◆ **Listed records**:
****
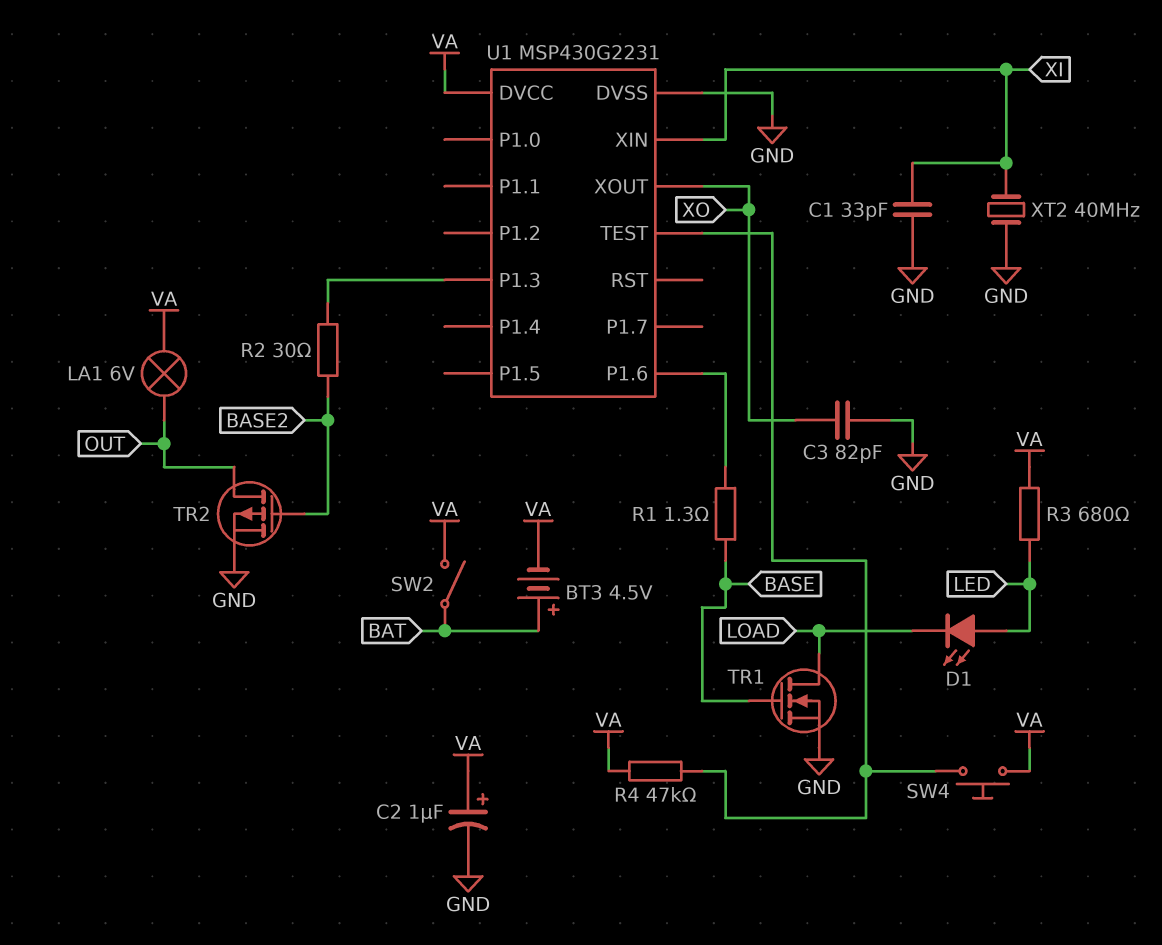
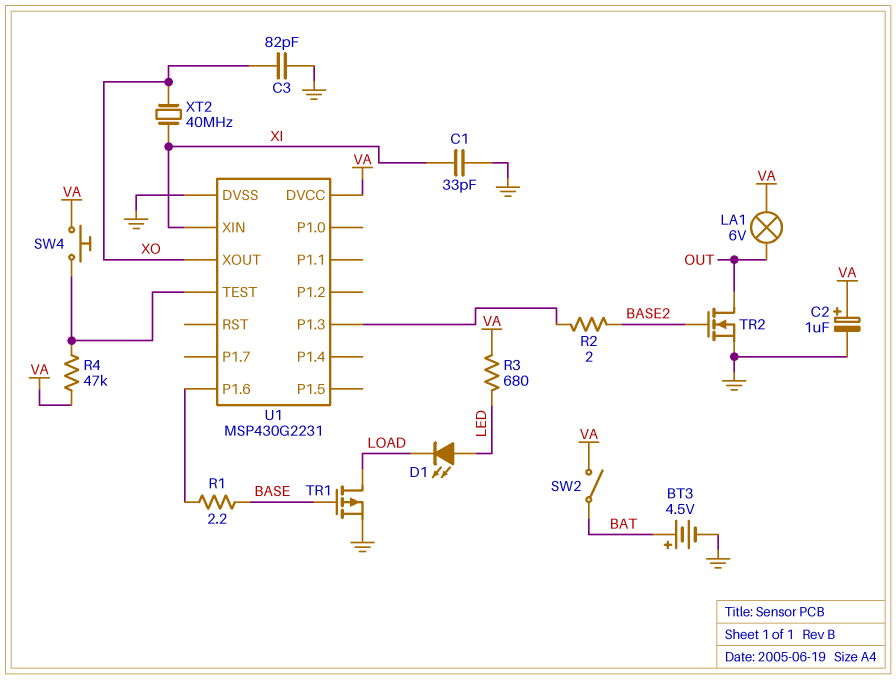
BT3: 4.5V (plus BAT, minus VA) -> 4.5V (plus BAT, minus GND)
R1: 1.3 (BASE, U1/P1.6) -> 2.2 (BASE, U1/P1.6)
R2: 30 (BASE2, U1/P1.3) -> 2 (BASE2, U1/P1.3)
TR1: NMOS (G BASE, D LOAD, S GND) -> PMOS (G BASE, D LOAD, S GND)
TR2: PMOS (G BASE2, D OUT, S GND) -> NMOS (G BASE2, D OUT, S GND)
XT2: 40MHz (GND, XI) -> 40MHz (XI, XO)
****
◆ **What to produce**:
Using the entries above, restate word for word every line from the one that contains "R1: 1.3 (BASE, U1/P1.6)" through the last.

◆ **Task output**:
R1: 1.3 (BASE, U1/P1.6) -> 2.2 (BASE, U1/P1.6)
R2: 30 (BASE2, U1/P1.3) -> 2 (BASE2, U1/P1.3)
TR1: NMOS (G BASE, D LOAD, S GND) -> PMOS (G BASE, D LOAD, S GND)
TR2: PMOS (G BASE2, D OUT, S GND) -> NMOS (G BASE2, D OUT, S GND)
XT2: 40MHz (GND, XI) -> 40MHz (XI, XO)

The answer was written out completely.